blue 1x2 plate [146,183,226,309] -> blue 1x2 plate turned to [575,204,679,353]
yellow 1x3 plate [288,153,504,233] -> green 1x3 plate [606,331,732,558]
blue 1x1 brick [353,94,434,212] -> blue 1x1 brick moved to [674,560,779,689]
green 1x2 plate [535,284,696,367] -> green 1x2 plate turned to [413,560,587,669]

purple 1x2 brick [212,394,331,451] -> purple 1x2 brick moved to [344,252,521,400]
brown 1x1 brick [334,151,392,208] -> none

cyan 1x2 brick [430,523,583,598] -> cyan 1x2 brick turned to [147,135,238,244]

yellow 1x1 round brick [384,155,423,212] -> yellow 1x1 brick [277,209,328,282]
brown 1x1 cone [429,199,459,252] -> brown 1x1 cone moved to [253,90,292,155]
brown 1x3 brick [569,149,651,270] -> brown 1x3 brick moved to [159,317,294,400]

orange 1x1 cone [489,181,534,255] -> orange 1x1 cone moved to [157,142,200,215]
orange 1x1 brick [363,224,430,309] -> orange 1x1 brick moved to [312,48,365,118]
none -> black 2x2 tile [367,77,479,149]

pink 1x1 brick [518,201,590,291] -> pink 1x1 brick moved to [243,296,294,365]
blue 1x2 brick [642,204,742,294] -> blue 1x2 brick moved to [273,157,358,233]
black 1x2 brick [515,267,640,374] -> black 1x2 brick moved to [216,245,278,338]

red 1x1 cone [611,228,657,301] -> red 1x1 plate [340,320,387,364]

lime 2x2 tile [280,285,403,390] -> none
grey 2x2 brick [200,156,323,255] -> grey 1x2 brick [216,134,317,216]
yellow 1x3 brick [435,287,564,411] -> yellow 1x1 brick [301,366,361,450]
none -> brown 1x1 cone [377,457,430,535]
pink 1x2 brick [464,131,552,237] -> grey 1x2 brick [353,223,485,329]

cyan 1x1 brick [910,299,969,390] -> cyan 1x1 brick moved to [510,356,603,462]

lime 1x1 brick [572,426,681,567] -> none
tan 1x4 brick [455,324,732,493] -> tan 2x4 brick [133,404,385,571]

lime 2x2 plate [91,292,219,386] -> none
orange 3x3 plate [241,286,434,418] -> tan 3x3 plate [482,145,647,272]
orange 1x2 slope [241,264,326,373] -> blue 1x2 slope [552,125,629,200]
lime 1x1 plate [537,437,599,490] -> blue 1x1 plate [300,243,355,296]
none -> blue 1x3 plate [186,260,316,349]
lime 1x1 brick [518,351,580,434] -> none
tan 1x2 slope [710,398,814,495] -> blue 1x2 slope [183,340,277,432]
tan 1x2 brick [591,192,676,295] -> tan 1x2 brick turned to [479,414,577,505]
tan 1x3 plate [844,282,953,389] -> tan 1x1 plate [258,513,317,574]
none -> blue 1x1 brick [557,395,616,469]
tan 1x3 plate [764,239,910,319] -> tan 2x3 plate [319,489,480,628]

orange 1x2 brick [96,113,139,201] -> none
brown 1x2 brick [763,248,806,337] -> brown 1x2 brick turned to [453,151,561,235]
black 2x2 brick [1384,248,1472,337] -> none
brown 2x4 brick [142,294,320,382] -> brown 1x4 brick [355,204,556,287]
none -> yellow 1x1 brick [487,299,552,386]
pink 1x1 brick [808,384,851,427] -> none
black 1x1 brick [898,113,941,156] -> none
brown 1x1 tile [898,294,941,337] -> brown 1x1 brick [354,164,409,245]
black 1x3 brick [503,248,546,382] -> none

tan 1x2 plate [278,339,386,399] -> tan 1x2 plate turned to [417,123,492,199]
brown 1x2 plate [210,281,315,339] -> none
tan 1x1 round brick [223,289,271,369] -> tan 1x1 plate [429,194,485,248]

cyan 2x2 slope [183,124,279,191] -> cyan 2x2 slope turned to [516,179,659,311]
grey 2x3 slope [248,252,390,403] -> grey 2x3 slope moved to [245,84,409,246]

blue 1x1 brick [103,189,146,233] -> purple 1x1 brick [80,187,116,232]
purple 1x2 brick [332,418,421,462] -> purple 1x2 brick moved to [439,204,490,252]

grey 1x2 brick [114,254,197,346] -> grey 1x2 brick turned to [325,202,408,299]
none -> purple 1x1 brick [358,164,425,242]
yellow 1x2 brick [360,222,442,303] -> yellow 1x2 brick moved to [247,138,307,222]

— WHAT IS REQUIRED —
Copy out the entries above exactly as given, starting at the top and ending with the line containing "none -> blue 1x3 plate [186,260,316,349]"; include both and nothing more.

— SOLUTION TO THE PROBLEM —
blue 1x2 plate [146,183,226,309] -> blue 1x2 plate turned to [575,204,679,353]
yellow 1x3 plate [288,153,504,233] -> green 1x3 plate [606,331,732,558]
blue 1x1 brick [353,94,434,212] -> blue 1x1 brick moved to [674,560,779,689]
green 1x2 plate [535,284,696,367] -> green 1x2 plate turned to [413,560,587,669]

purple 1x2 brick [212,394,331,451] -> purple 1x2 brick moved to [344,252,521,400]
brown 1x1 brick [334,151,392,208] -> none

cyan 1x2 brick [430,523,583,598] -> cyan 1x2 brick turned to [147,135,238,244]

yellow 1x1 round brick [384,155,423,212] -> yellow 1x1 brick [277,209,328,282]
brown 1x1 cone [429,199,459,252] -> brown 1x1 cone moved to [253,90,292,155]
brown 1x3 brick [569,149,651,270] -> brown 1x3 brick moved to [159,317,294,400]

orange 1x1 cone [489,181,534,255] -> orange 1x1 cone moved to [157,142,200,215]
orange 1x1 brick [363,224,430,309] -> orange 1x1 brick moved to [312,48,365,118]
none -> black 2x2 tile [367,77,479,149]

pink 1x1 brick [518,201,590,291] -> pink 1x1 brick moved to [243,296,294,365]
blue 1x2 brick [642,204,742,294] -> blue 1x2 brick moved to [273,157,358,233]
black 1x2 brick [515,267,640,374] -> black 1x2 brick moved to [216,245,278,338]

red 1x1 cone [611,228,657,301] -> red 1x1 plate [340,320,387,364]

lime 2x2 tile [280,285,403,390] -> none
grey 2x2 brick [200,156,323,255] -> grey 1x2 brick [216,134,317,216]
yellow 1x3 brick [435,287,564,411] -> yellow 1x1 brick [301,366,361,450]
none -> brown 1x1 cone [377,457,430,535]
pink 1x2 brick [464,131,552,237] -> grey 1x2 brick [353,223,485,329]

cyan 1x1 brick [910,299,969,390] -> cyan 1x1 brick moved to [510,356,603,462]

lime 1x1 brick [572,426,681,567] -> none
tan 1x4 brick [455,324,732,493] -> tan 2x4 brick [133,404,385,571]

lime 2x2 plate [91,292,219,386] -> none
orange 3x3 plate [241,286,434,418] -> tan 3x3 plate [482,145,647,272]
orange 1x2 slope [241,264,326,373] -> blue 1x2 slope [552,125,629,200]
lime 1x1 plate [537,437,599,490] -> blue 1x1 plate [300,243,355,296]
none -> blue 1x3 plate [186,260,316,349]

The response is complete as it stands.